(WORK TASK) Please restate, word for word, the lines below that begin at the one with "(232, 393) = (679, 662): yellow" and end at the one with "(498, 82) = (235, 331): blue". Leave out all other lines.
----- RAW DATA
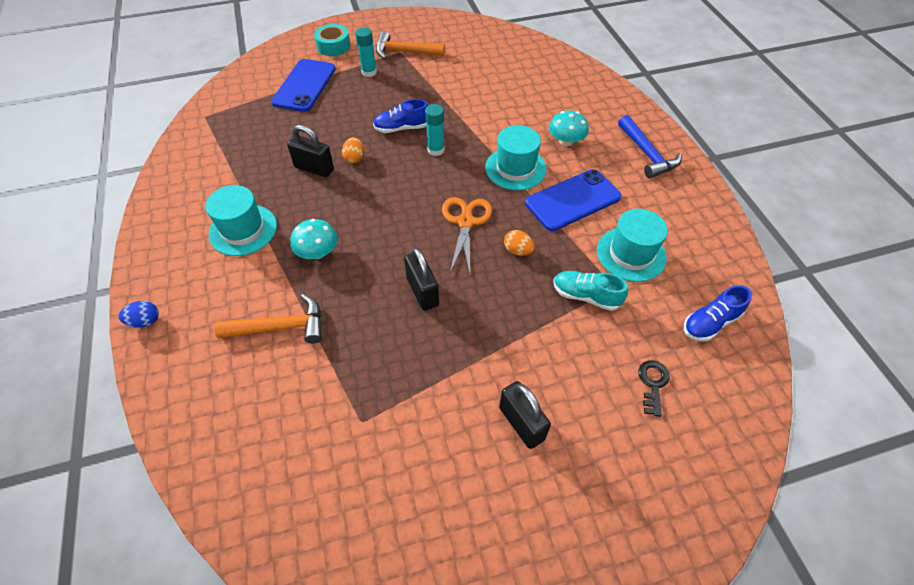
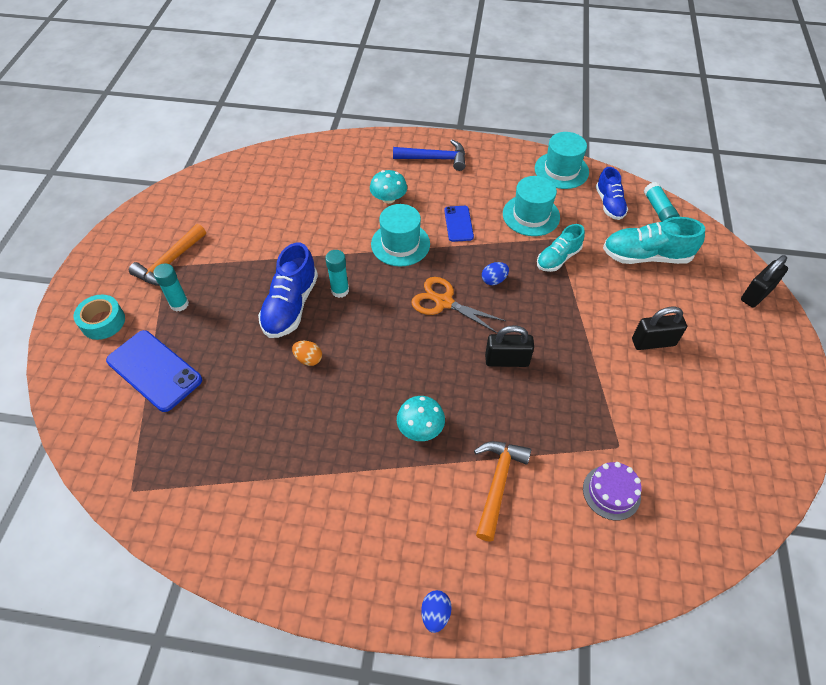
camera: 65 degrees left, 0 degrees up
(243, 230) = (353, 489): turquoise hat -> turquoise hat (561, 170)
(303, 428) = (611, 492): none -> purple cake
(314, 168) = (301, 399): black padlock -> black padlock (756, 294)
(402, 128) = (291, 306): blue shoe -> blue shoe, size x1.55
(517, 251) = (494, 280): orange egg -> blue egg
(572, 200) = (458, 224): blue phone -> blue phone, size x0.57
(652, 384) = (646, 256): black key -> turquoise shoe
(744, 379) = (658, 210): none -> turquoise glue stick

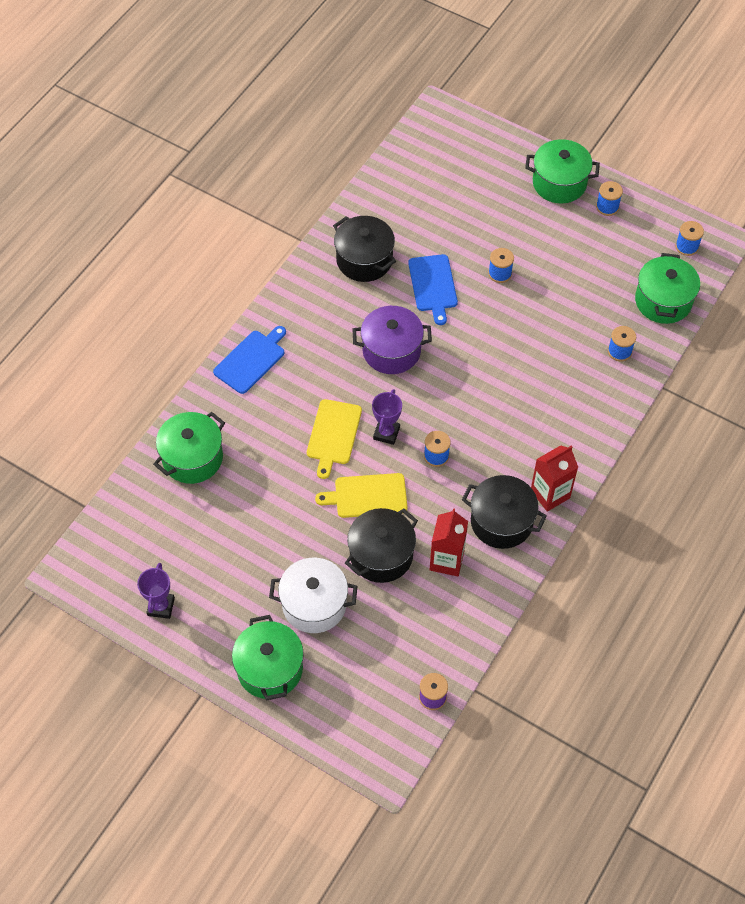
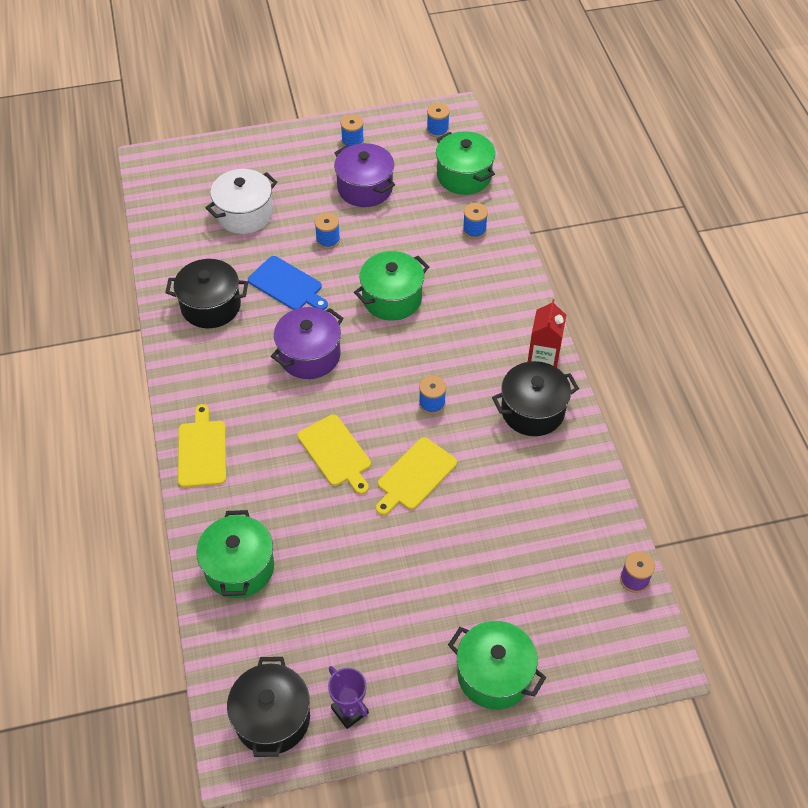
camera: 45 degrees left, 5 degrees down
(251, 360) = (202, 451): blue cutting board -> yellow cutting board
(314, 604) = (470, 593): white pot -> white pot (244, 214)
(381, 555) = (476, 510): black pot -> black pot (272, 718)
(386, 433) = (375, 418): purple trophy -> none
(446, 560) = (527, 472): red carton -> none
(559, 183) = (299, 149): green pot -> green pot (392, 298)
(573, 253) = (365, 188): none -> purple pot

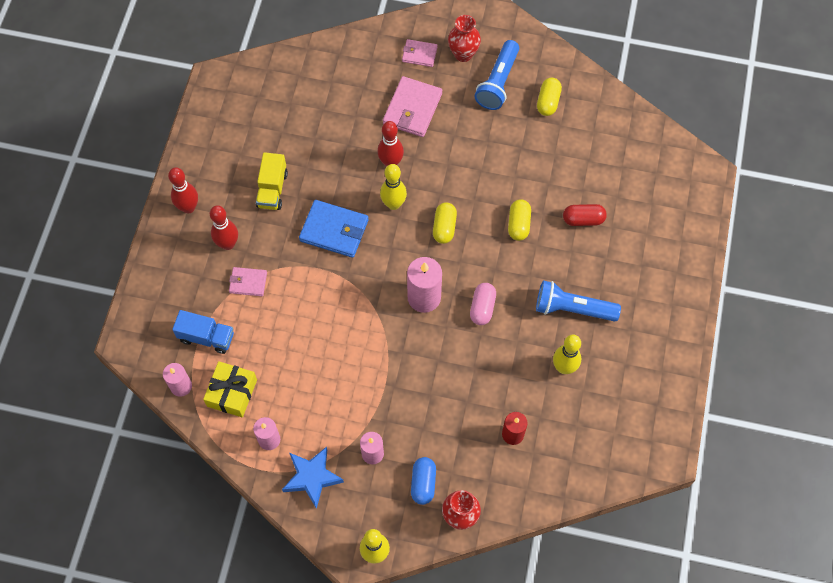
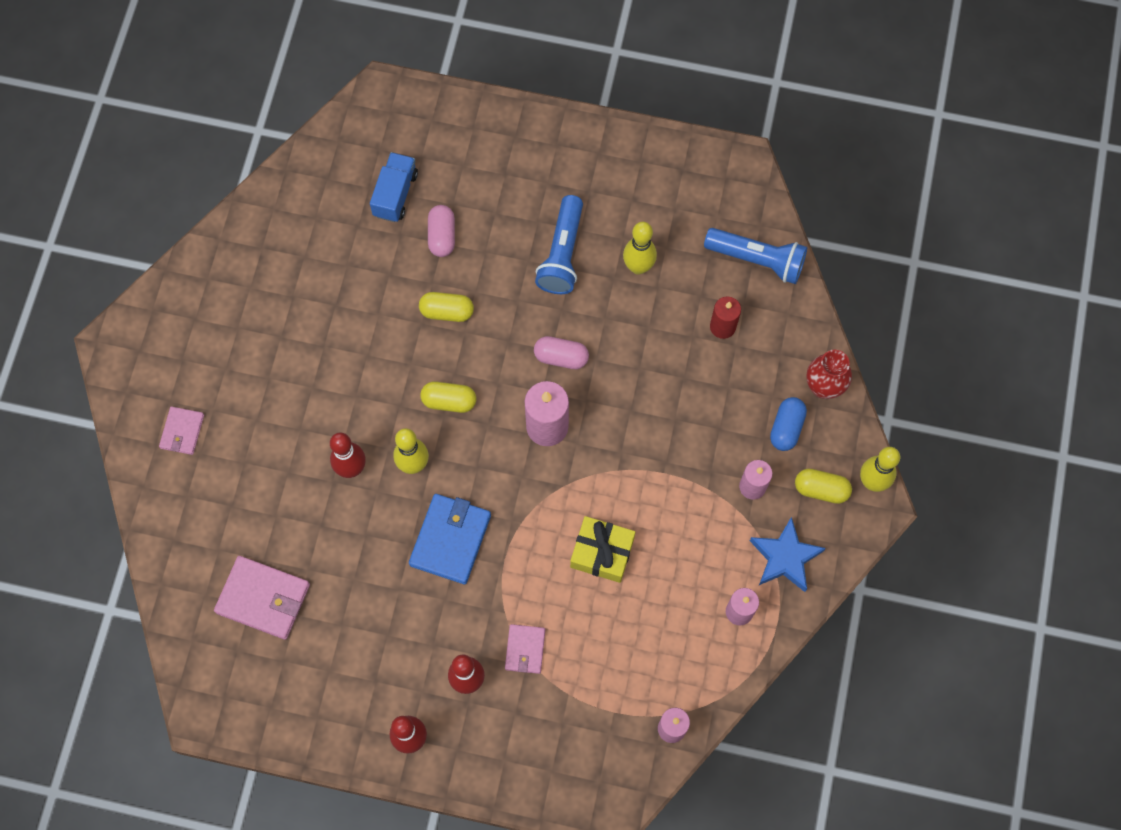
camera: 90 degrees left, 5 degrees up
(206, 337) = (603, 700): blue truck -> blue truck (395, 194)
(232, 393) = (679, 662): yellow gift -> yellow gift (602, 552)
(272, 189) = (386, 624): yellow truck -> none
(412, 109) = (269, 441): pink wallet -> pink wallet (263, 598)
(423, 483) = (786, 428): blue capsule -> blue capsule turned 75 degrees counterclockwise
(463, 54) = (186, 374): red vase -> none
(498, 82) = (235, 331): blue flashlight -> blue flashlight (757, 260)
(548, 102) = (268, 270): yellow capsule -> yellow capsule (821, 489)
(583, 219) = (442, 236): red capsule -> pink capsule

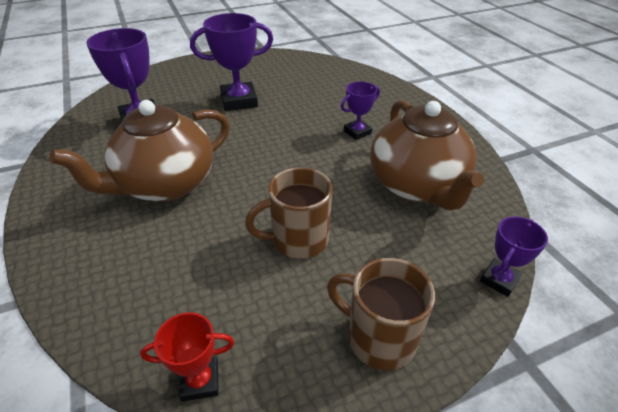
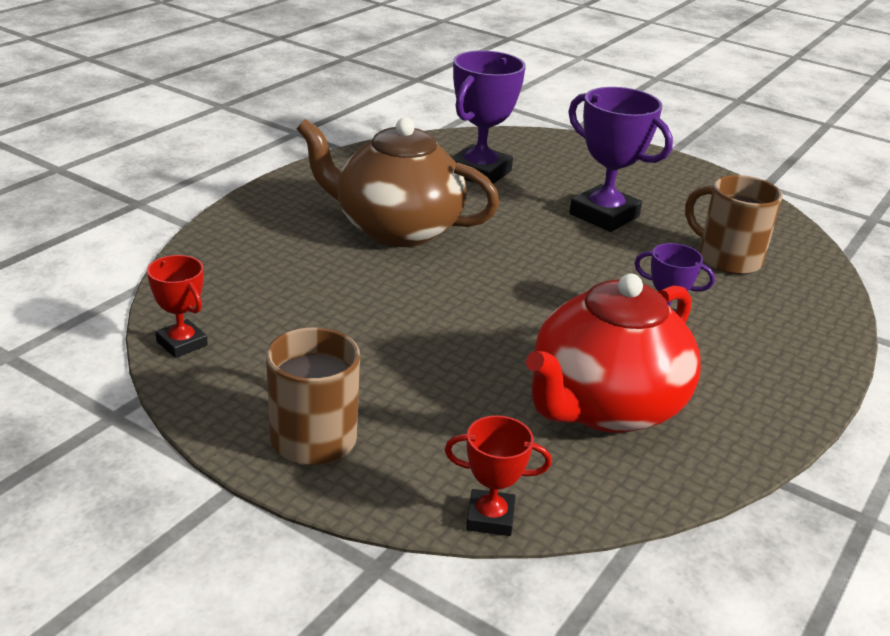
camera: 55 degrees right, 10 degrees down
(298, 240) = (402, 341): brown mug -> brown mug (727, 259)
(417, 186) = (604, 407): brown teapot -> red teapot
(499, 280) = (490, 518): purple trophy -> red trophy

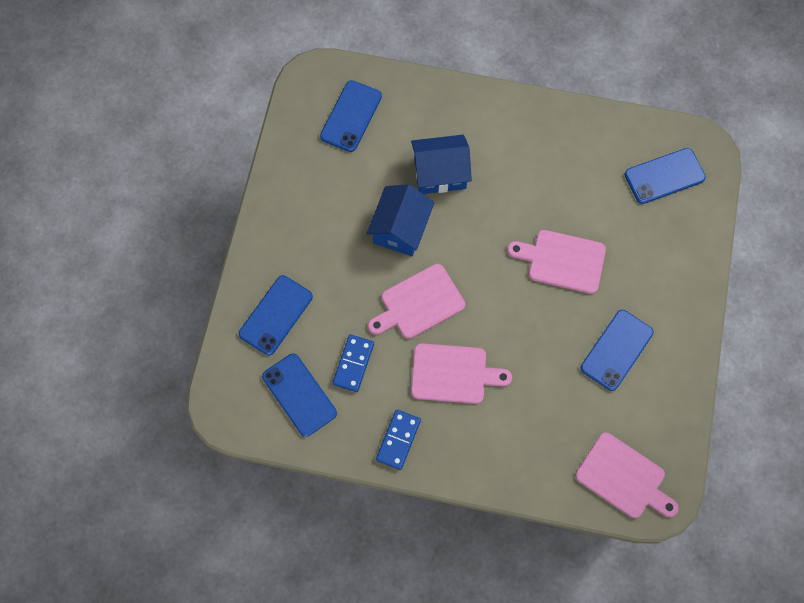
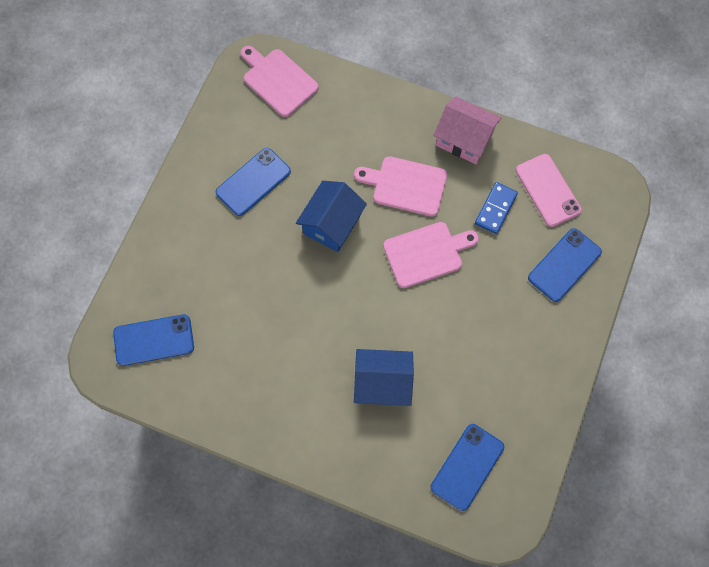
camera: 170 degrees left, 0 degrees up
(299, 395) = (548, 190): blue phone -> pink phone
(398, 440) = (464, 139): blue domino -> pink house
(400, 229) = (432, 330): blue house -> blue house (332, 224)
(562, 261) = (280, 271): pink cutting board -> none

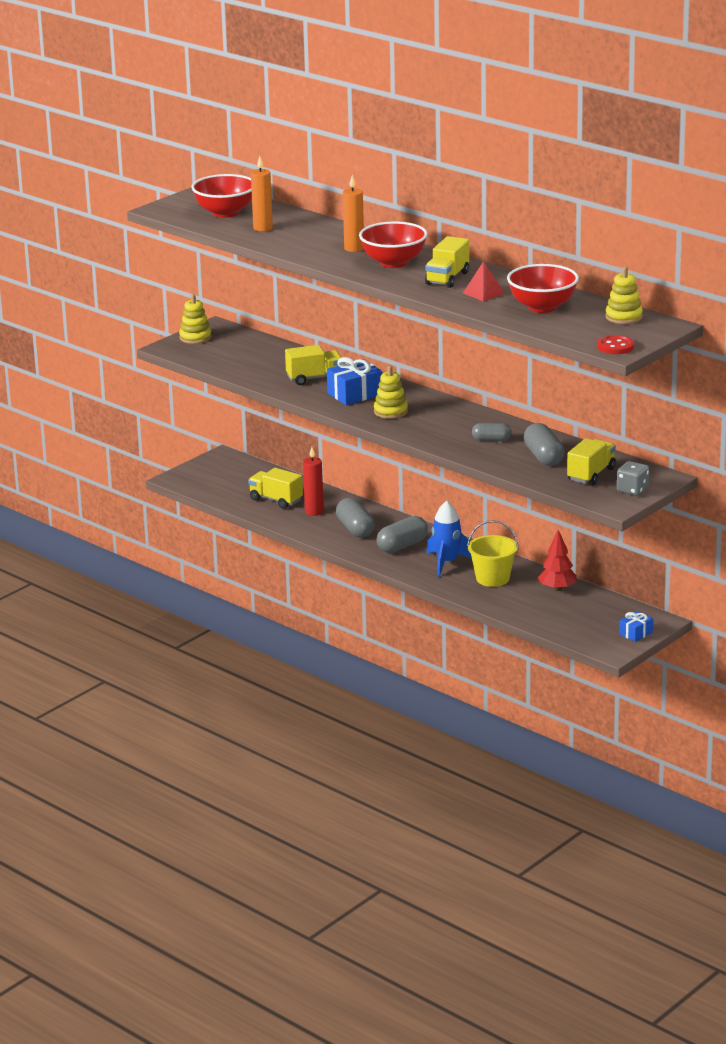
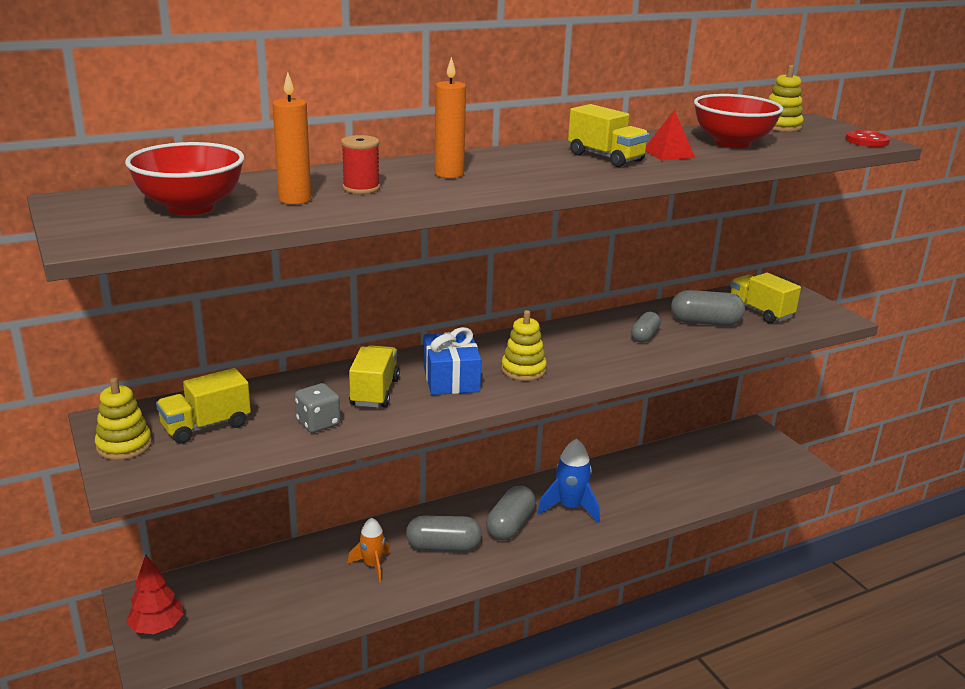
camera: 70 degrees left, 0 degrees up
(276, 500) = (312, 587): yellow truck -> yellow truck (206, 426)
(300, 236) = (361, 188): none -> red spool
(314, 512) = (372, 565): red candle -> orange rocket
(393, 263) = (524, 167): red bowl -> none
(402, 546) = (510, 525): grey capsule -> grey capsule turned 45 degrees clockwise
(492, 578) = (623, 490): yellow bucket -> none
(557, 589) = (664, 460): red tree -> red tree (157, 627)
(632, 490) = (805, 304): grey dice -> grey dice (318, 423)
(635, 633) = (774, 446): blue gift -> none

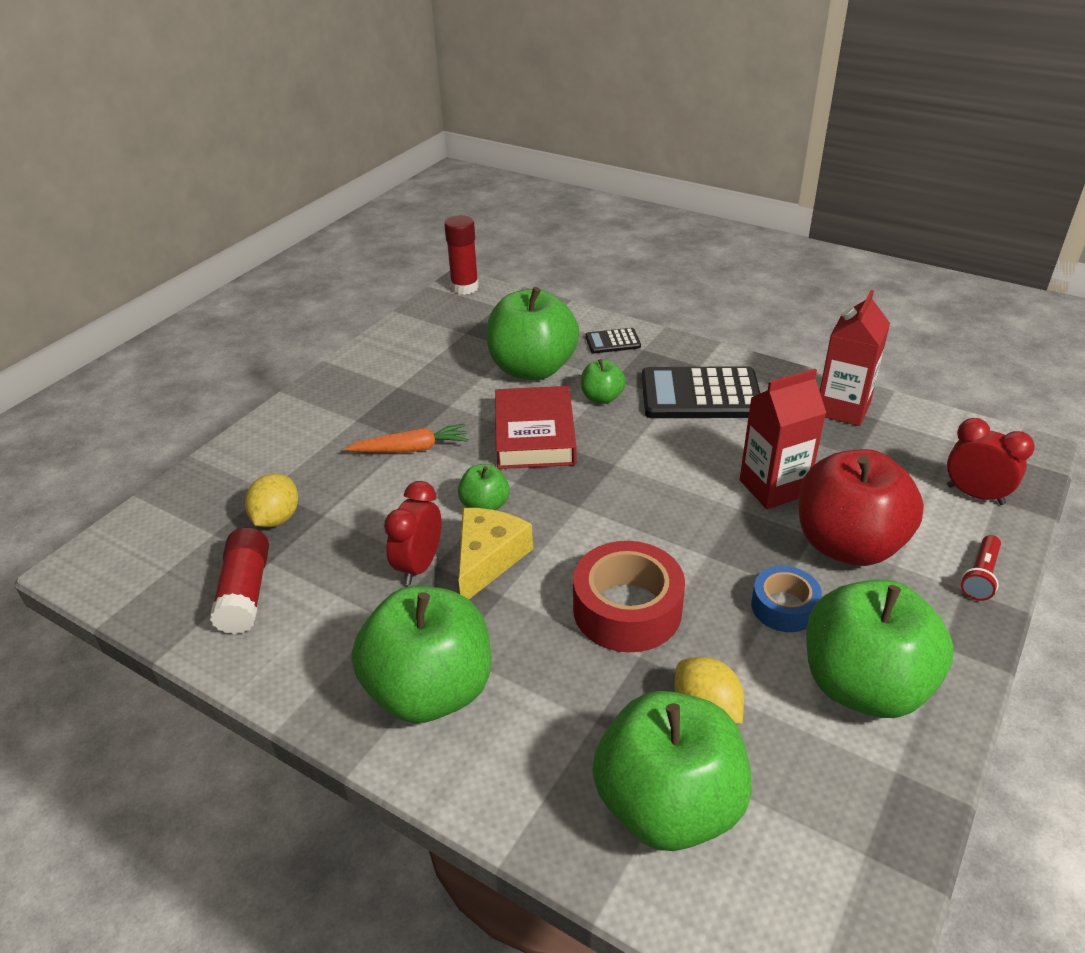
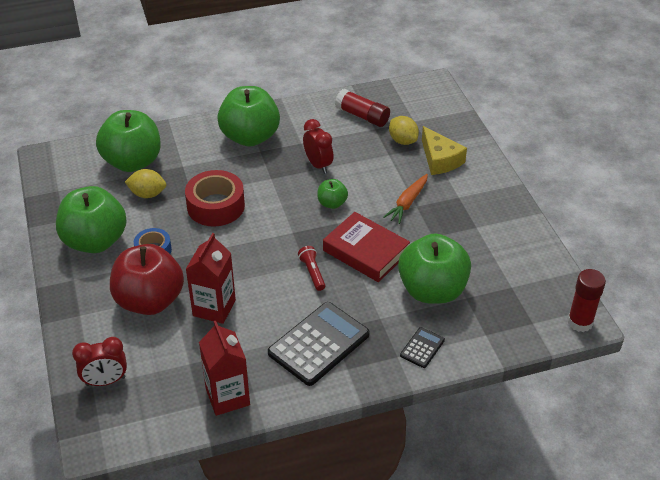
camera: 130 degrees right, 5 degrees up
(488, 559) = (296, 185): yellow cheese -> yellow cheese (440, 160)
(602, 398) = (367, 300): green apple -> none
(980, 576) = (75, 327): red flashlight -> red flashlight (312, 273)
----------
(OUTPUT OF THE TASK)
(232, 393) = (679, 662): yellow gift -> yellow gift (602, 552)
(272, 189) = (386, 624): yellow truck -> none
(412, 109) = (269, 441): pink wallet -> pink wallet (263, 598)
(423, 483) = (786, 428): blue capsule -> blue capsule turned 75 degrees counterclockwise
(463, 54) = (186, 374): red vase -> none
(498, 82) = (235, 331): blue flashlight -> blue flashlight (757, 260)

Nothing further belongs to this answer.